(Goal of the exercise):
In the records that follow, the lines from the one containing "D2: LED blue" to the one containing "R5: 6.8k (+5V, AGND) -> none", inclusive, are to be given again exactly.

(Input records):
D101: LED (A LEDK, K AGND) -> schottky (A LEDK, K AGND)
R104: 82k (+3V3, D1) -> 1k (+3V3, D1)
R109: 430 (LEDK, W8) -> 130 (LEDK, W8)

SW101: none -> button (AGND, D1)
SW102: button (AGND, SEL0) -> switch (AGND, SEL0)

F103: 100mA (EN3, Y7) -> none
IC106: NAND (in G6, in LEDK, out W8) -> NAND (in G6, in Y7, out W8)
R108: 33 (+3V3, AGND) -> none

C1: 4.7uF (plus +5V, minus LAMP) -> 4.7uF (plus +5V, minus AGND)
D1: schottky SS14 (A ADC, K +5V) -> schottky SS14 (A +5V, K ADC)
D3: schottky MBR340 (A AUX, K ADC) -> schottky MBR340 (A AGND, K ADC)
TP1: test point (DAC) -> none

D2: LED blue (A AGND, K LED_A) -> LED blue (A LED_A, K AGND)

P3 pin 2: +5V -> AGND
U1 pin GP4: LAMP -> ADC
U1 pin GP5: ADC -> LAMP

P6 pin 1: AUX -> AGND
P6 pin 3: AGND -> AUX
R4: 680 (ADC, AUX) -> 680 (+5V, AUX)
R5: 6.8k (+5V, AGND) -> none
==
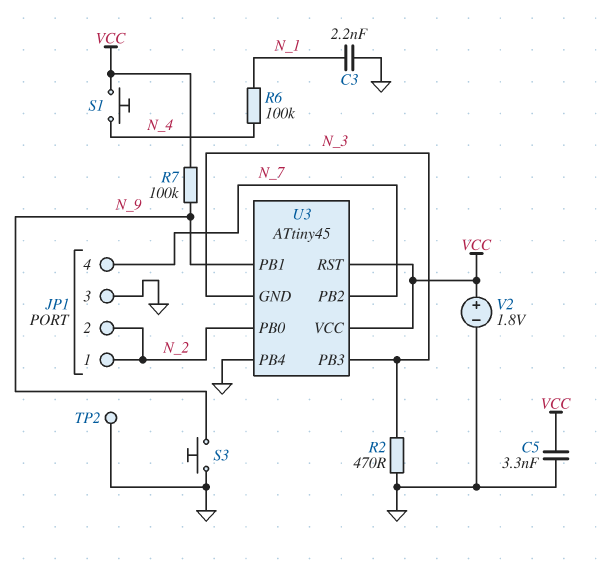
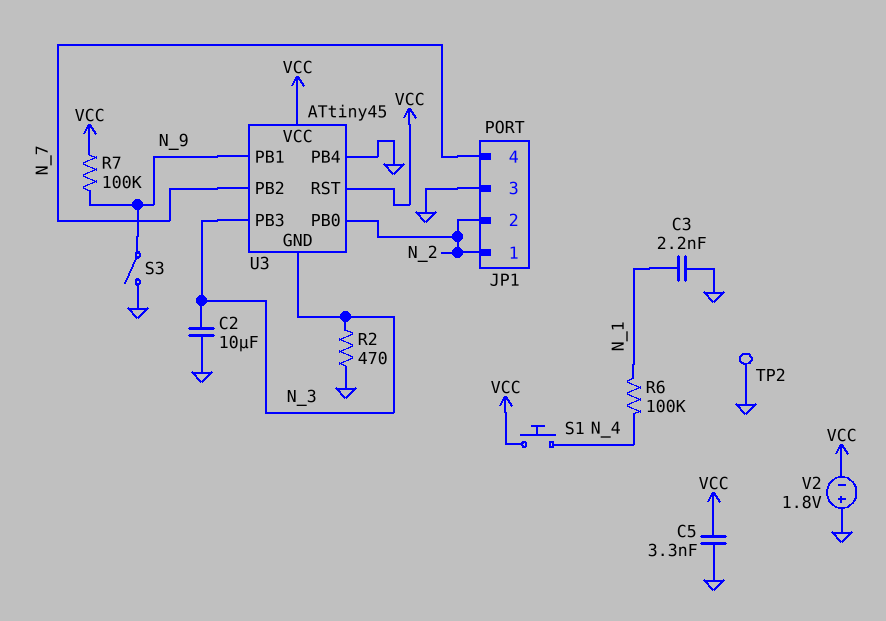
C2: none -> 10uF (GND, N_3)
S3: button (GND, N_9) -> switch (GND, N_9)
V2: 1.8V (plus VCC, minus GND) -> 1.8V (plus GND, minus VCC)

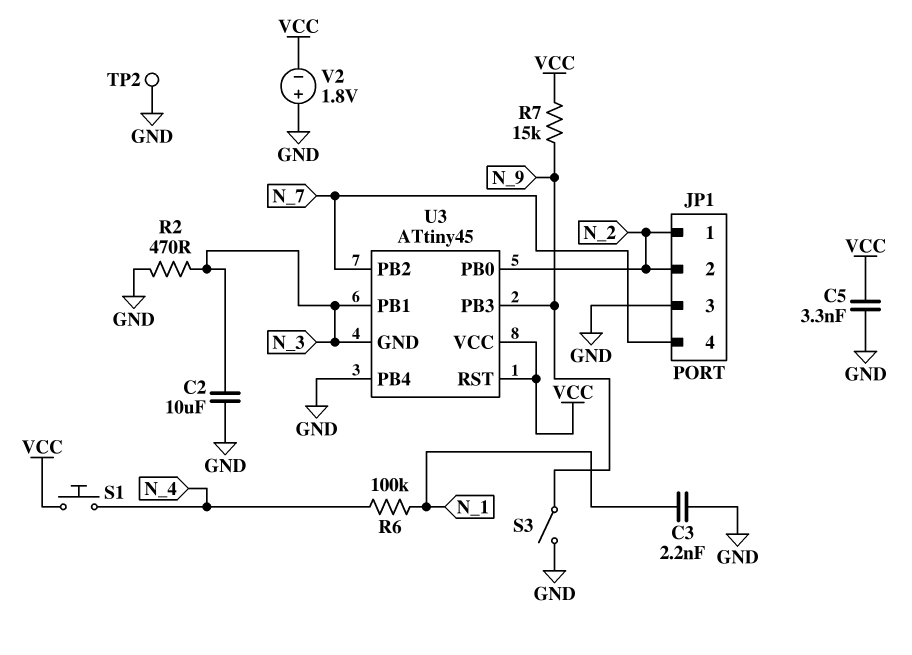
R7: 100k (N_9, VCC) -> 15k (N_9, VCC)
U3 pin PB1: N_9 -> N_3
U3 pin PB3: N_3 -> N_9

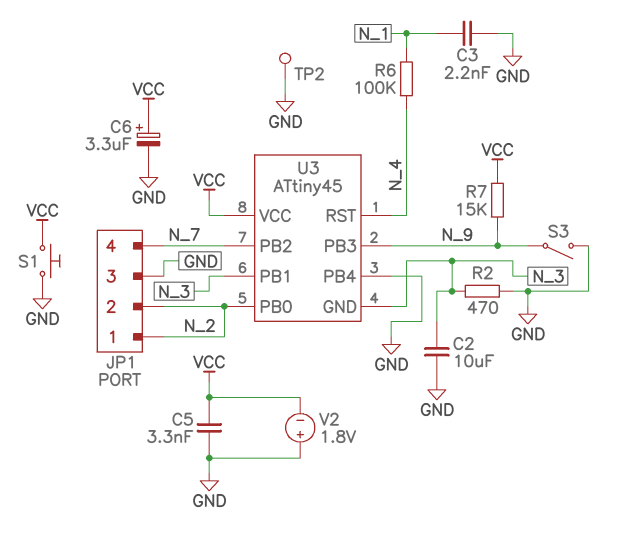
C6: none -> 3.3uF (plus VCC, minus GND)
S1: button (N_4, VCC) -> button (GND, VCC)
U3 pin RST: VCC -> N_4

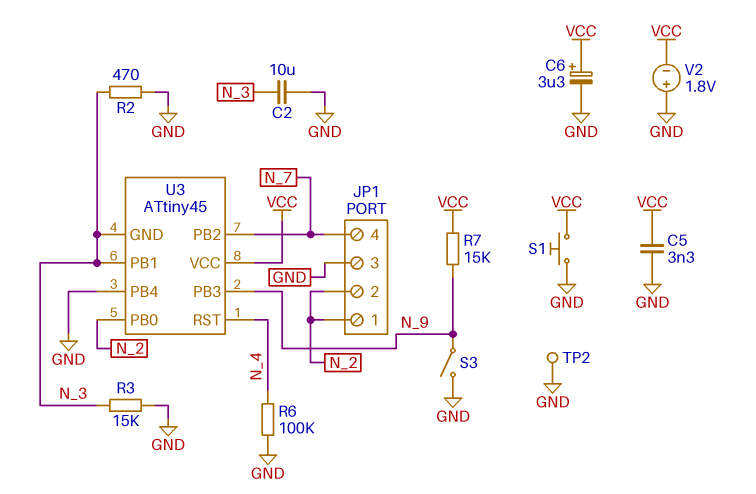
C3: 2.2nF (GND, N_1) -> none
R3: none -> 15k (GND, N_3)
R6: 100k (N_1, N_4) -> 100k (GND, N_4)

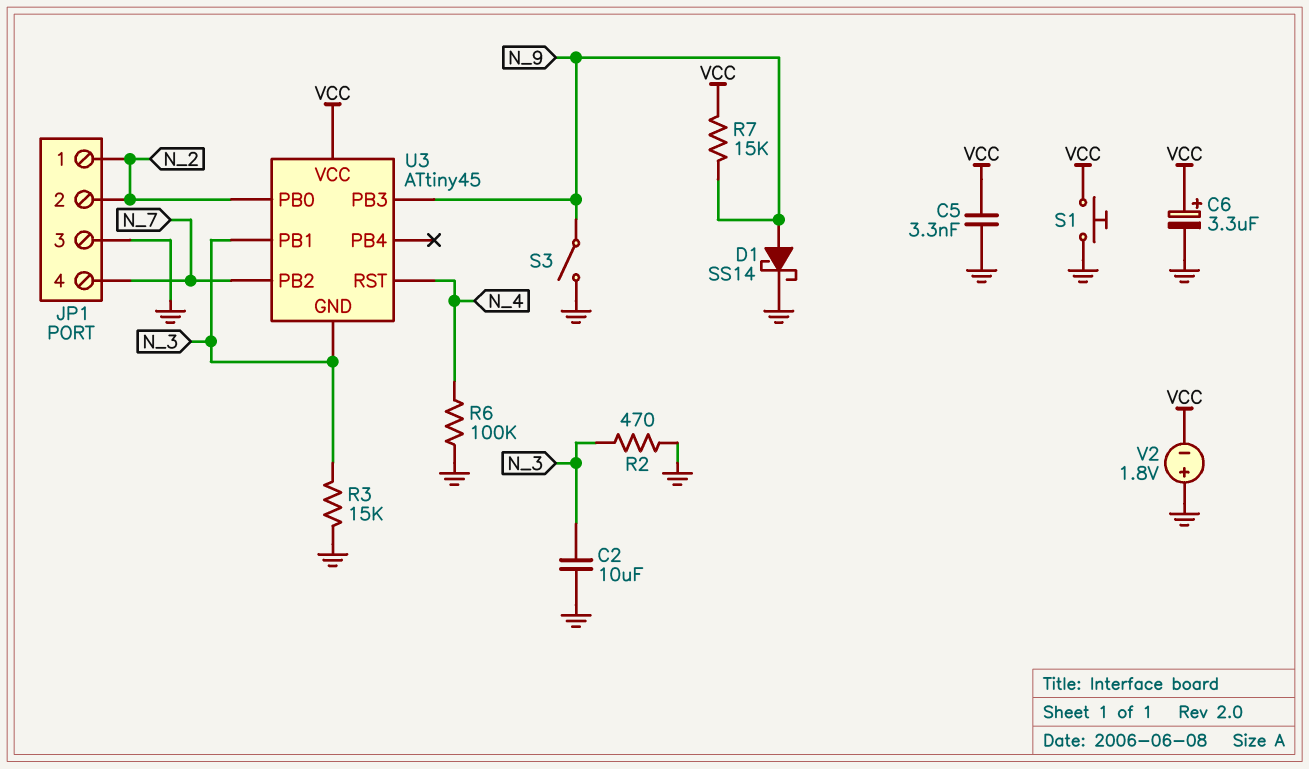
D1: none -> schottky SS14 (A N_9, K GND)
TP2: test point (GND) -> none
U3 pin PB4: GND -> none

(Answer to the exercise):
D2: LED blue (A AGND, K LED_A) -> LED blue (A LED_A, K AGND)

P3 pin 2: +5V -> AGND
U1 pin GP4: LAMP -> ADC
U1 pin GP5: ADC -> LAMP

P6 pin 1: AUX -> AGND
P6 pin 3: AGND -> AUX
R4: 680 (ADC, AUX) -> 680 (+5V, AUX)
R5: 6.8k (+5V, AGND) -> none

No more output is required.